━━ RECORDS FOR THIS EXERCISE

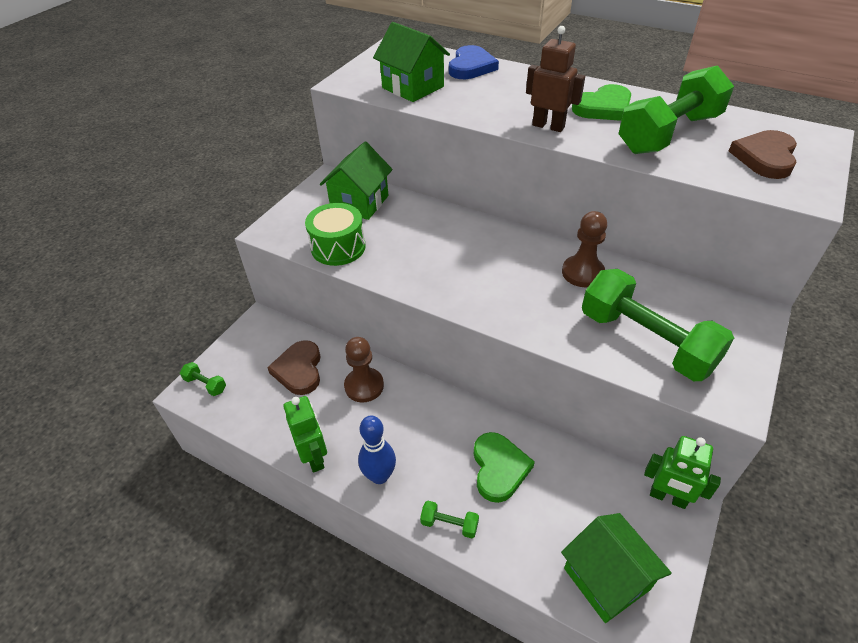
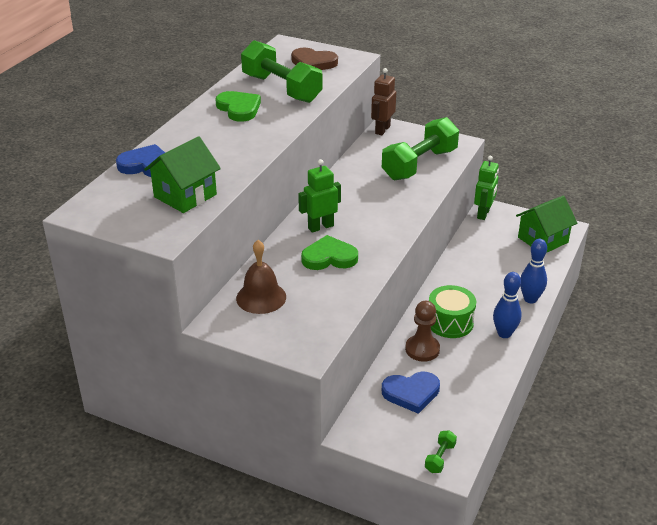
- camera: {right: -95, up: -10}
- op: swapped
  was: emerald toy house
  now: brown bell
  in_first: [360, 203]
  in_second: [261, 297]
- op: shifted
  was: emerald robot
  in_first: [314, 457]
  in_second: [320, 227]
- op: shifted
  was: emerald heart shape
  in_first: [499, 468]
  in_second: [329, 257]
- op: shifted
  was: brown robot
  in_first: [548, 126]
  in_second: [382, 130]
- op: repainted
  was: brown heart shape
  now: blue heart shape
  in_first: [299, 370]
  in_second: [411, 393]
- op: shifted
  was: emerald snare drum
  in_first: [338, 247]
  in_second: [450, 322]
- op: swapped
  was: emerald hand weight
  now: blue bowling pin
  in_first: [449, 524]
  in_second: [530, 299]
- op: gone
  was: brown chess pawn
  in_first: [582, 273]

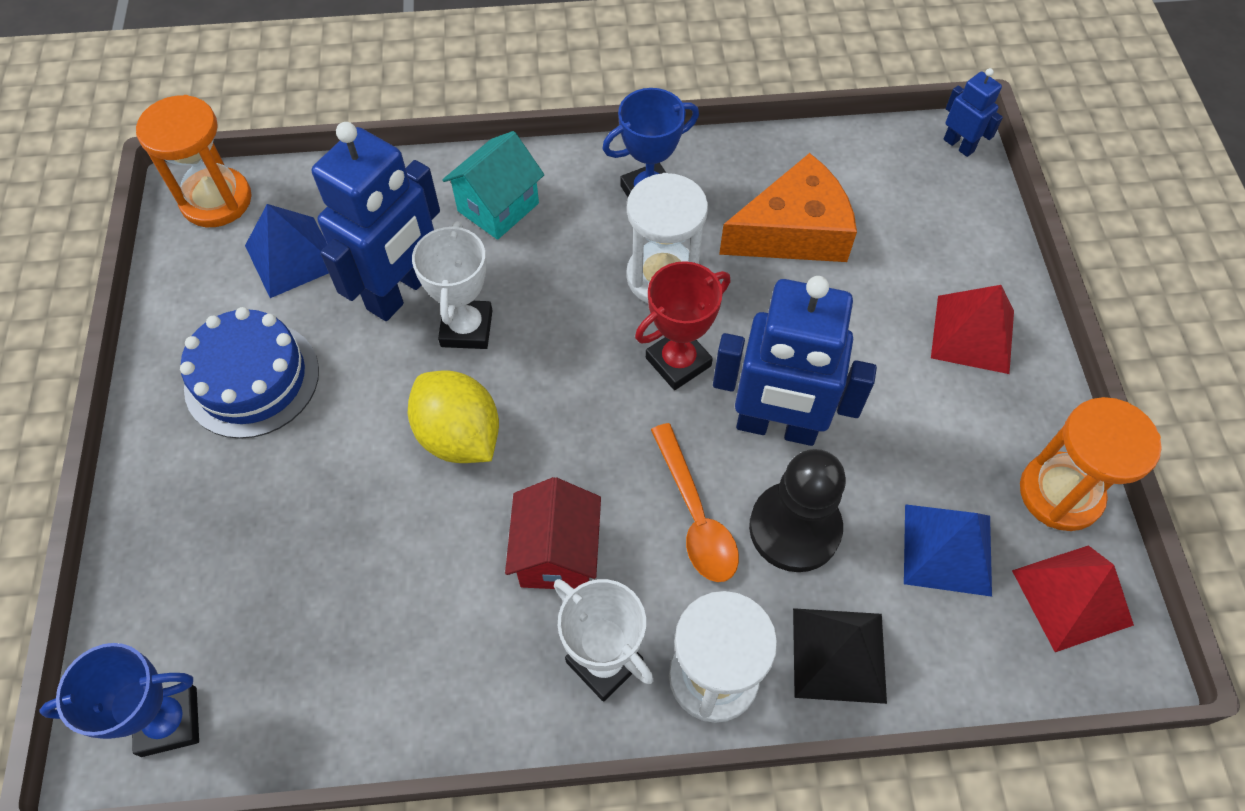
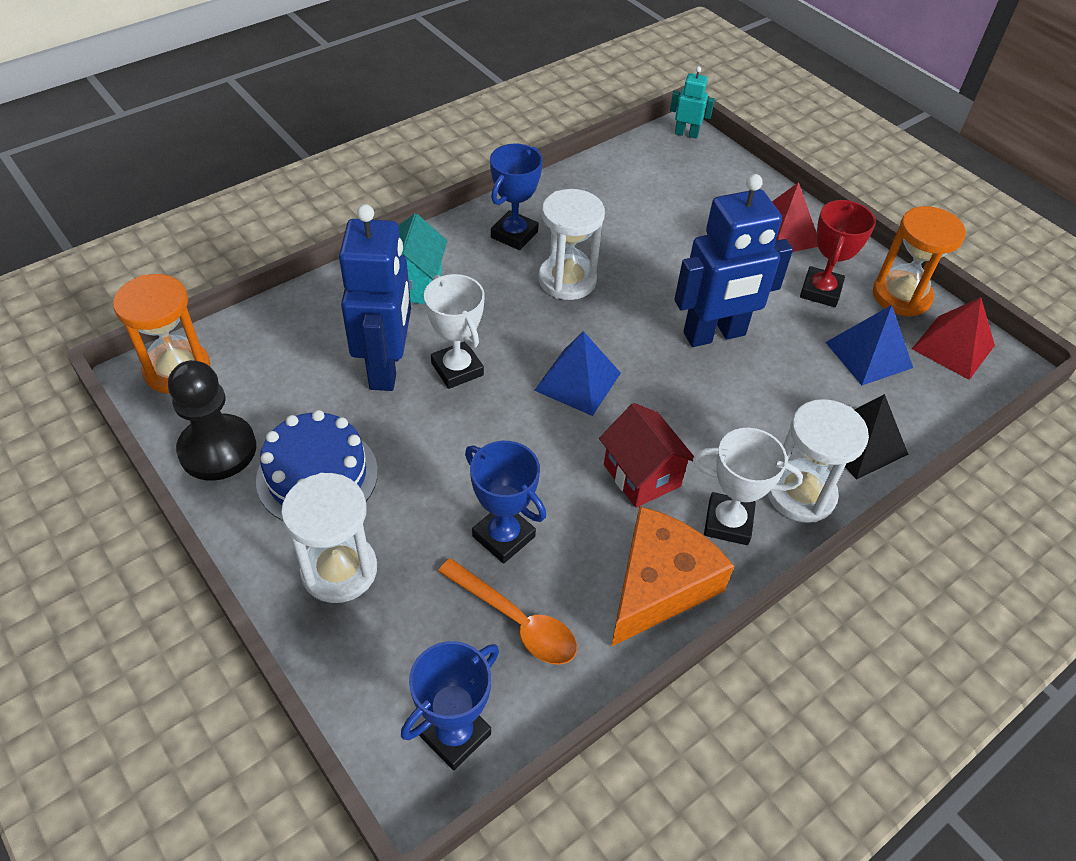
- camera: {right: -35, up: -10}
- op: shifted
  was: jet-black chess pawn
  in_first: [794, 528]
  in_second: [218, 449]
- op: new
  now: snow-white sandglass
  in_second: [339, 570]
- op: shifted
  was: orange-coloured spoon
  in_first: [695, 515]
  in_second: [515, 621]
- op: new
  now: blue trophy
  in_second: [503, 536]
- op: shifted
  was: blue solid pyramid
  in_first: [292, 256]
  in_second: [577, 381]
- op: shifted
  was: orange-coloured cheese
  in_first: [793, 231]
  in_second: [659, 585]
- op: repainted
  was: blue robot
  now: teal robot
  in_first: [959, 145]
  in_second: [686, 134]
- op: shifted
  was: scarlet trophy
  in_first: [678, 362]
  in_second: [820, 291]
- op: gone
  was: golden citrus fruit
  in_first: [459, 436]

━━━━

## YOUR GOAL
Read the lines above. Gather those in which the string "shape" is found.

## WRITTEN REPLY
  was: emerald heart shape
  was: brown heart shape
  now: blue heart shape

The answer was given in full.